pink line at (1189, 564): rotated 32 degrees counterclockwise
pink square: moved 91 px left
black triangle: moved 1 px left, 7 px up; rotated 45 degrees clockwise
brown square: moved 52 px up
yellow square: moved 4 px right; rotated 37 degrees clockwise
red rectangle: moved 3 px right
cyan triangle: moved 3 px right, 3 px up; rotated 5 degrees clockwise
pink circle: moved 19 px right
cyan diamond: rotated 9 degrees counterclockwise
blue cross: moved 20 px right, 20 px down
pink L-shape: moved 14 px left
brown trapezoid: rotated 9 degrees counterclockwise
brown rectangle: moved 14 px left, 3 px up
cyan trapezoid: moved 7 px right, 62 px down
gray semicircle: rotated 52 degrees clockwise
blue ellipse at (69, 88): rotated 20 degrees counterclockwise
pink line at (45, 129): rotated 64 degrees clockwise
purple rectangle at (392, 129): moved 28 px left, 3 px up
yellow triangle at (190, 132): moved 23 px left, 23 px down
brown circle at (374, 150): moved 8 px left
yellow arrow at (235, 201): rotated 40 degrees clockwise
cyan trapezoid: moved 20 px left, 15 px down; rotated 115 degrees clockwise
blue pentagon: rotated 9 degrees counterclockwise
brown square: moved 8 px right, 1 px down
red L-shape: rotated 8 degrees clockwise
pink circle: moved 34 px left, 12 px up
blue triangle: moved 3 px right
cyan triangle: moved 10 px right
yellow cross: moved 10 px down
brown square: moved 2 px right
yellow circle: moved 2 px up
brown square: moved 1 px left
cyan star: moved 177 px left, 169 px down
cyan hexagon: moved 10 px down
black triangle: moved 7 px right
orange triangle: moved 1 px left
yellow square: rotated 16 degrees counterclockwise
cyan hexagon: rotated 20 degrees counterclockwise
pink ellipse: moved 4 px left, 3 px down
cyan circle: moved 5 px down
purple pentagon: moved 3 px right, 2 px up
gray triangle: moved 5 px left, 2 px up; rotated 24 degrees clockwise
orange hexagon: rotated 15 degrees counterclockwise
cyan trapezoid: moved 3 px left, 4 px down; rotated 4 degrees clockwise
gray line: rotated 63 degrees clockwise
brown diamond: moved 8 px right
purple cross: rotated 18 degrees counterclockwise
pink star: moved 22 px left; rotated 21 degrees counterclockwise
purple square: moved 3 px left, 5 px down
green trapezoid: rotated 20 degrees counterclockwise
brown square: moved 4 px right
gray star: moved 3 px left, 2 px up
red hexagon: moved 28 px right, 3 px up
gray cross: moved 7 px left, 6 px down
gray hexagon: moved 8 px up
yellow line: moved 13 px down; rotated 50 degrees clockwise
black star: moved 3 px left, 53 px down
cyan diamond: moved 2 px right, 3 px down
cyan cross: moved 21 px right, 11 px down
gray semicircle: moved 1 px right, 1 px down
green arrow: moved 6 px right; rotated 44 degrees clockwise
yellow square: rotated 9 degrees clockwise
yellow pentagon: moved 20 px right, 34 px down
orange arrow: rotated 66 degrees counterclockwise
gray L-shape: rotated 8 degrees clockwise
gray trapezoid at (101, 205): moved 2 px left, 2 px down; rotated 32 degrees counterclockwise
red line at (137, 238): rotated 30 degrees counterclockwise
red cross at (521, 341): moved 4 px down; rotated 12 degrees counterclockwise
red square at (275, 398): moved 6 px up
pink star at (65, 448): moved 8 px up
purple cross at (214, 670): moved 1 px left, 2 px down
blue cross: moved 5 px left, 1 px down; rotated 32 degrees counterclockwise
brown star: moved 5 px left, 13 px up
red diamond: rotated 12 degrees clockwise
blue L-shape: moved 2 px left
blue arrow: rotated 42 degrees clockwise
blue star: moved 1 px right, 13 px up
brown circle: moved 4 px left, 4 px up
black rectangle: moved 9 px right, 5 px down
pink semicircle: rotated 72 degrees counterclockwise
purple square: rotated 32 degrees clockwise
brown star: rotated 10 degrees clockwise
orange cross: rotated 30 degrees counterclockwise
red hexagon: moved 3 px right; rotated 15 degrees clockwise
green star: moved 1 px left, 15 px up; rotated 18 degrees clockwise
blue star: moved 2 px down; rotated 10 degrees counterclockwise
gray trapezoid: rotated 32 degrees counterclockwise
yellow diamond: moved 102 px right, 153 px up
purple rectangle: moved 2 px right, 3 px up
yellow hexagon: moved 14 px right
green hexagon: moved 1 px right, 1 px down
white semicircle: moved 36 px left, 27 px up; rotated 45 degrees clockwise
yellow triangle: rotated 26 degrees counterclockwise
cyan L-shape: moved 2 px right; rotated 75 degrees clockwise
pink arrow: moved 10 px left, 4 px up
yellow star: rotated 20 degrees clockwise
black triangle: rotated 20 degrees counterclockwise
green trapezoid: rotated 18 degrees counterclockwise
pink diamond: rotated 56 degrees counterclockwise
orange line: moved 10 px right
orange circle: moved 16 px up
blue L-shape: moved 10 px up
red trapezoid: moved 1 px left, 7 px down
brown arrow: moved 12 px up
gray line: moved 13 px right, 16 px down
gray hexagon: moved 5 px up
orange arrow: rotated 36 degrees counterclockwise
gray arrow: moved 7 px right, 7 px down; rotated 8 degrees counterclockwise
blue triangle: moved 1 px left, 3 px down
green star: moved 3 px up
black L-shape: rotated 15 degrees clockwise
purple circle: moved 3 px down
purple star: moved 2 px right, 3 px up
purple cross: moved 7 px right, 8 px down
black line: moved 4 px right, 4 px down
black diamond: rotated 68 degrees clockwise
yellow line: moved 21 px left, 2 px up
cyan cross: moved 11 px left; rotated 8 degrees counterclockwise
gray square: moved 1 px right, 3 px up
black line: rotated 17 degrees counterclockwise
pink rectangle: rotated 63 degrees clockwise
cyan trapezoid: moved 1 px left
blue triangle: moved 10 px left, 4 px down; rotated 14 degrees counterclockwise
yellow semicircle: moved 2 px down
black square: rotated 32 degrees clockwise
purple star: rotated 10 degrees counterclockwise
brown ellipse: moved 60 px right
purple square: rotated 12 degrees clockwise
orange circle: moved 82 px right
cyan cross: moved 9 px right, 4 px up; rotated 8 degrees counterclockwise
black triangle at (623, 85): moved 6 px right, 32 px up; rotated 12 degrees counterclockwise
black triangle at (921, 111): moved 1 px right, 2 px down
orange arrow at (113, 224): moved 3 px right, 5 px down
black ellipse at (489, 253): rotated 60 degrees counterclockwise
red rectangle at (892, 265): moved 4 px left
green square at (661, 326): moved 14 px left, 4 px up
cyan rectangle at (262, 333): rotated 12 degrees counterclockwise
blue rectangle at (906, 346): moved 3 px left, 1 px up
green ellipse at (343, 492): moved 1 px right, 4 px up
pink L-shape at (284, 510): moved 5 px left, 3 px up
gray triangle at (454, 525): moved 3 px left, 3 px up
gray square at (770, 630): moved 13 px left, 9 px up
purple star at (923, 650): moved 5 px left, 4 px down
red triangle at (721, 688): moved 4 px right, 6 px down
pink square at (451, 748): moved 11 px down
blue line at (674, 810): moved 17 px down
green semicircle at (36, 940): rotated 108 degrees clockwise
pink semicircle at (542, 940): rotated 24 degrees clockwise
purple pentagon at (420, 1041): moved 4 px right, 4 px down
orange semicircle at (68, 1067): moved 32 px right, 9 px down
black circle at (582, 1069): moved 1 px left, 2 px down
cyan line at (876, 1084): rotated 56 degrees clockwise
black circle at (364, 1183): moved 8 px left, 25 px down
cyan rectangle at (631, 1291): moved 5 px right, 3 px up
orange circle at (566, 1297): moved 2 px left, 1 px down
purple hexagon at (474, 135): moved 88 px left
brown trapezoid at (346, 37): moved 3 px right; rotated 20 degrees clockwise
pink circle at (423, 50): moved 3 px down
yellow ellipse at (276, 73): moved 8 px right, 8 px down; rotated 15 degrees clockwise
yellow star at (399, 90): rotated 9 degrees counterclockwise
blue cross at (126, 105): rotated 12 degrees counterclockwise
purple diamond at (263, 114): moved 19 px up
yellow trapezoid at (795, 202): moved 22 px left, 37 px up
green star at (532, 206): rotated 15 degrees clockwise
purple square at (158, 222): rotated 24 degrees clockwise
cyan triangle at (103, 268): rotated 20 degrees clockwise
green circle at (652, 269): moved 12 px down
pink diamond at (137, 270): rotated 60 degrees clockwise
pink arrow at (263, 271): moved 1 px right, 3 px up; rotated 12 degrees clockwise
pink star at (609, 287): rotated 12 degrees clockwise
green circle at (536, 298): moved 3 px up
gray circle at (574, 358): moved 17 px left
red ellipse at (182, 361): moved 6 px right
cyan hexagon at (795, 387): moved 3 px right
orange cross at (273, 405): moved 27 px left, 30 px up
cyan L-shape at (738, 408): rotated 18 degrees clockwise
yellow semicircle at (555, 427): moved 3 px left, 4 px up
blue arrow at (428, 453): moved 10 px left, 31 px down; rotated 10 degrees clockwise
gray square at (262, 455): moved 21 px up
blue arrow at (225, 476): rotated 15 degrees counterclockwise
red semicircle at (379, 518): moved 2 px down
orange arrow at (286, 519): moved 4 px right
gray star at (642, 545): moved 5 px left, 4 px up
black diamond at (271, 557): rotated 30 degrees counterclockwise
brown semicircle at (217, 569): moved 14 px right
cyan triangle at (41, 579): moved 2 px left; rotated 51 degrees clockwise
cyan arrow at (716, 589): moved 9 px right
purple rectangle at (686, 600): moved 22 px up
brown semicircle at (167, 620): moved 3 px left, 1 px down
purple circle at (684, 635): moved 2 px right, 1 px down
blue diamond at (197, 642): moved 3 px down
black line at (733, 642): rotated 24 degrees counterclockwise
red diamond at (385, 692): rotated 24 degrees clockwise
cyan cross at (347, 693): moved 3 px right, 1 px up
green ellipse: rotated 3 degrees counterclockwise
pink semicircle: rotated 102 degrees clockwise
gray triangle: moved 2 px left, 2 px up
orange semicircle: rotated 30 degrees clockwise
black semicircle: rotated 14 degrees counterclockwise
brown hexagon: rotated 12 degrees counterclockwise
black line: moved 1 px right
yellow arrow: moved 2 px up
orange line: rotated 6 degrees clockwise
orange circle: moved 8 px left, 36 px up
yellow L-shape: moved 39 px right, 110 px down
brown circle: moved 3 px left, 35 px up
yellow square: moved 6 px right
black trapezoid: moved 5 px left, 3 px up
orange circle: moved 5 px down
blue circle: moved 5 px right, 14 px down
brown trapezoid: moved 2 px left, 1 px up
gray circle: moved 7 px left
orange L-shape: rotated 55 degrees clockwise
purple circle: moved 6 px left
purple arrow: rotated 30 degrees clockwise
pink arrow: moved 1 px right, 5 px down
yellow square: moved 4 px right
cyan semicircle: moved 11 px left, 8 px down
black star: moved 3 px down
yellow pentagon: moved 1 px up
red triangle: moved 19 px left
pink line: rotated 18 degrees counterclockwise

- **Exercise instructions**
Would you please write out, exactly and with no other lines, the stretch of the listing above from the line containing "blue pentagon: rotated" through the line containing "purple pentagon: moved 3 px right, 2 px up"?

- **Written answer**
blue pentagon: rotated 9 degrees counterclockwise
brown square: moved 8 px right, 1 px down
red L-shape: rotated 8 degrees clockwise
pink circle: moved 34 px left, 12 px up
blue triangle: moved 3 px right
cyan triangle: moved 10 px right
yellow cross: moved 10 px down
brown square: moved 2 px right
yellow circle: moved 2 px up
brown square: moved 1 px left
cyan star: moved 177 px left, 169 px down
cyan hexagon: moved 10 px down
black triangle: moved 7 px right
orange triangle: moved 1 px left
yellow square: rotated 16 degrees counterclockwise
cyan hexagon: rotated 20 degrees counterclockwise
pink ellipse: moved 4 px left, 3 px down
cyan circle: moved 5 px down
purple pentagon: moved 3 px right, 2 px up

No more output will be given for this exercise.